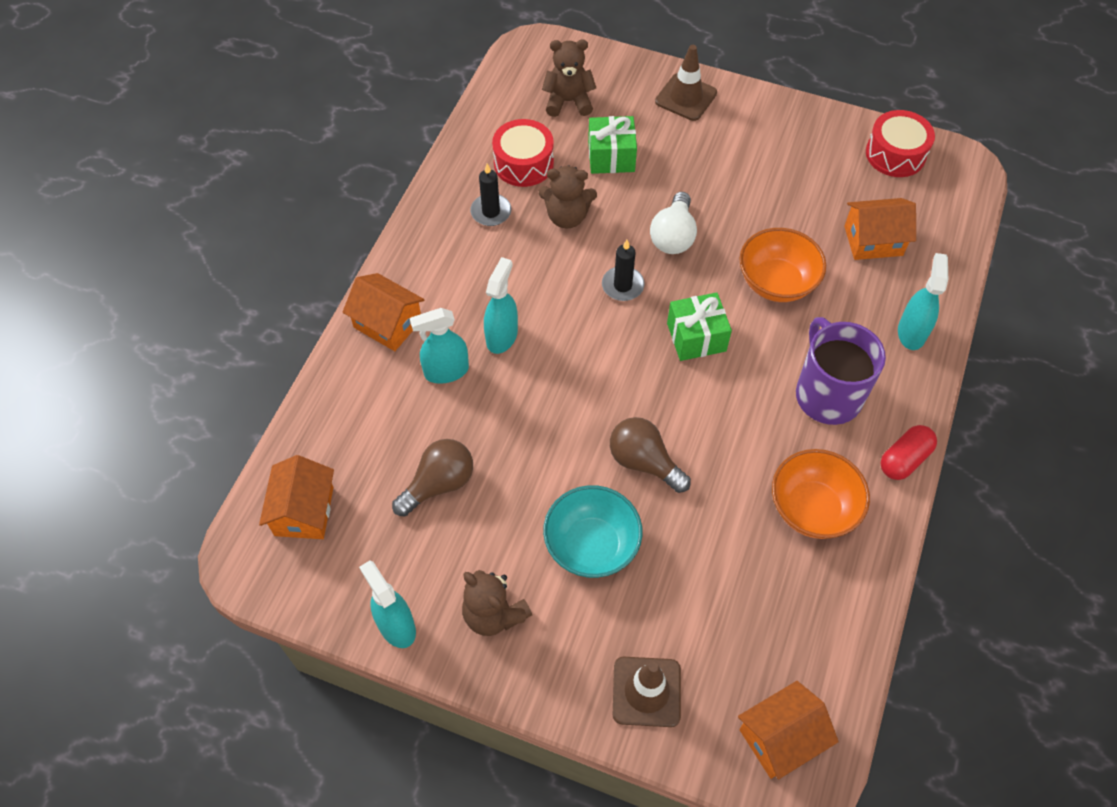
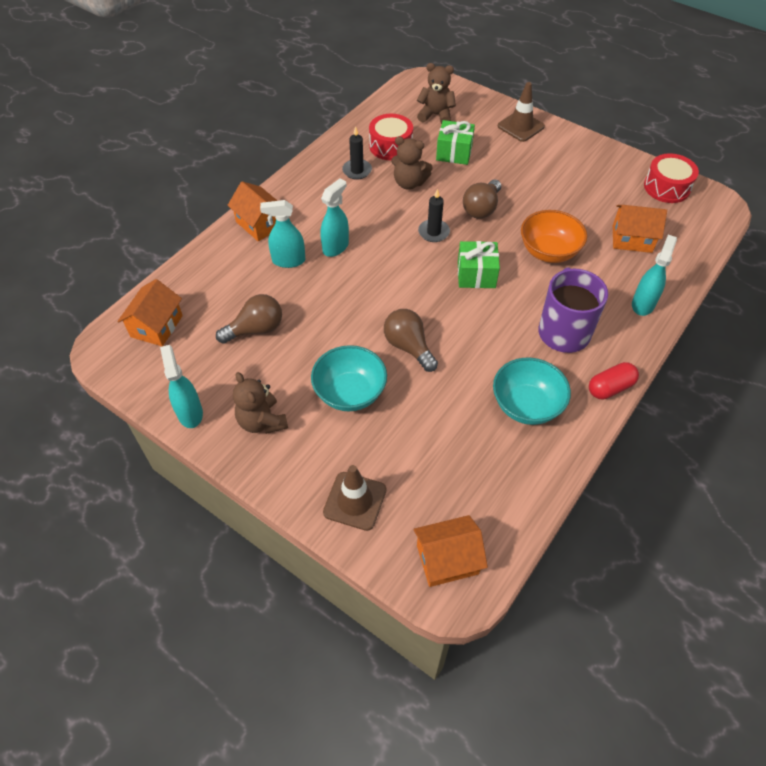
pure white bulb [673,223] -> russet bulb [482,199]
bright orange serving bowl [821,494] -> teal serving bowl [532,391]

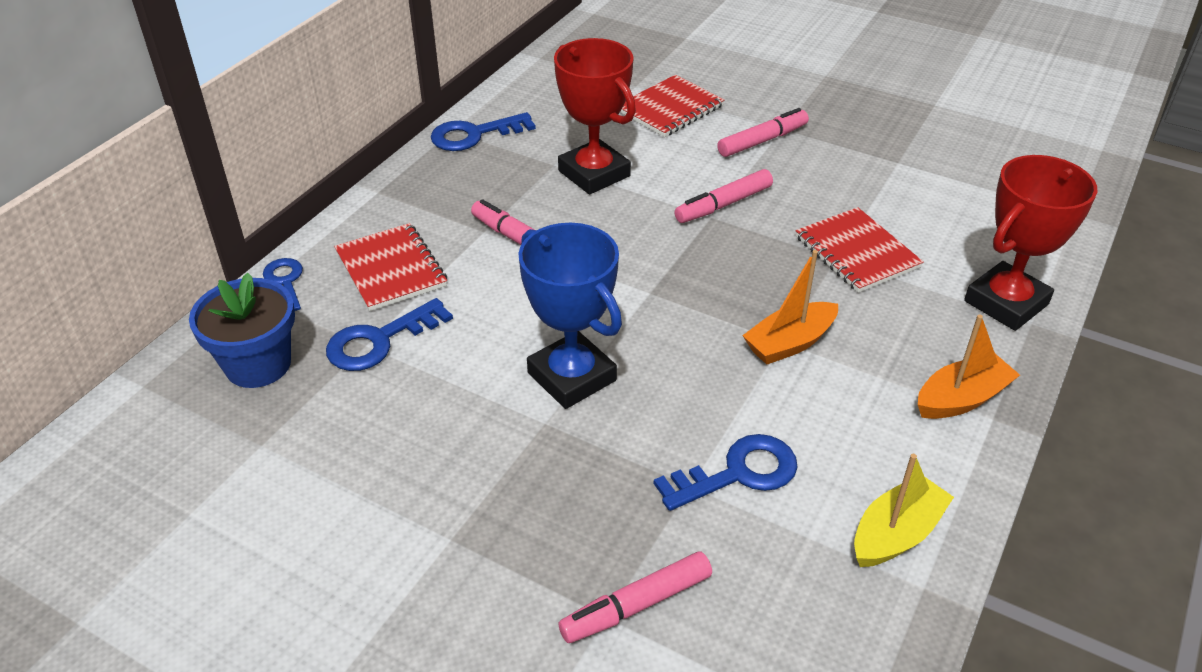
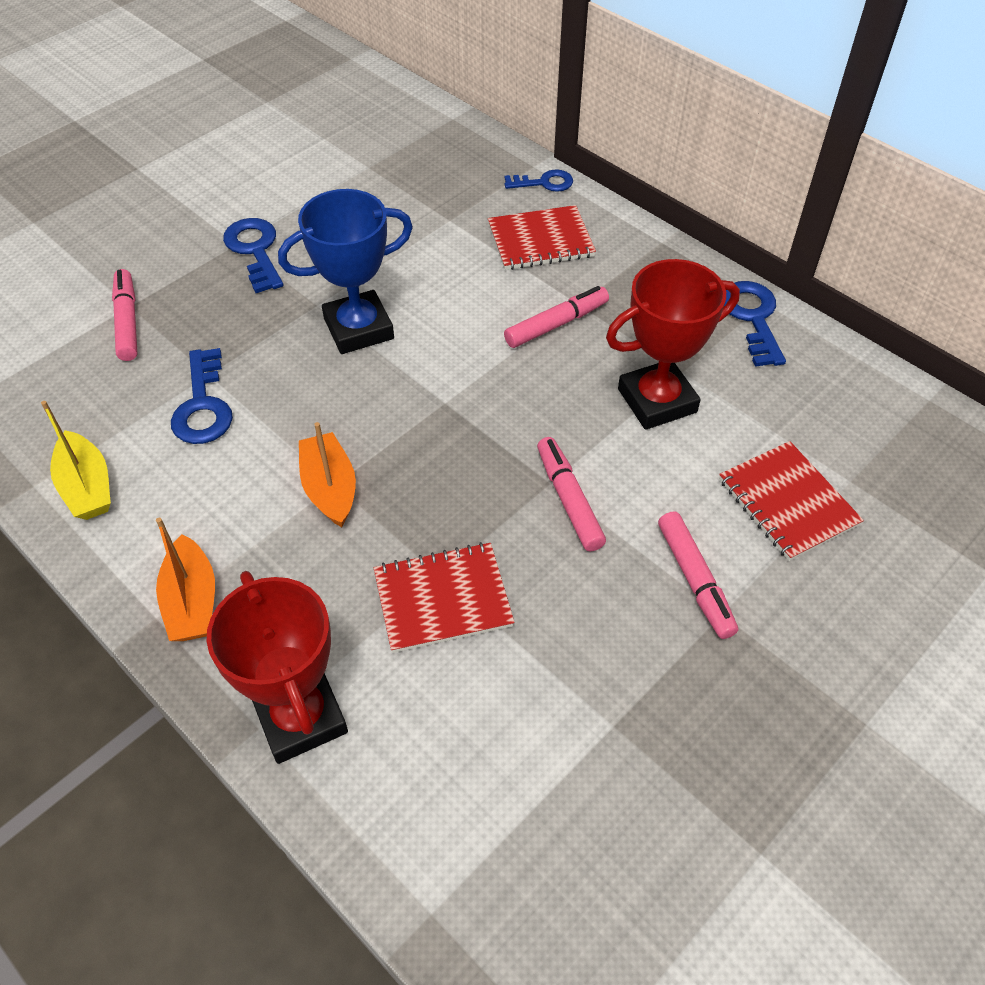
cobalt latchkey [389,334] -> cobalt latchkey [253,255], move
cobalt flower pot [242,330] -> none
::::::::
Take the preceding listing and transcribe it exactly, skipping the pictures.

pure white bulb [673,223] -> russet bulb [482,199]
bright orange serving bowl [821,494] -> teal serving bowl [532,391]

cobalt latchkey [389,334] -> cobalt latchkey [253,255], move
cobalt flower pot [242,330] -> none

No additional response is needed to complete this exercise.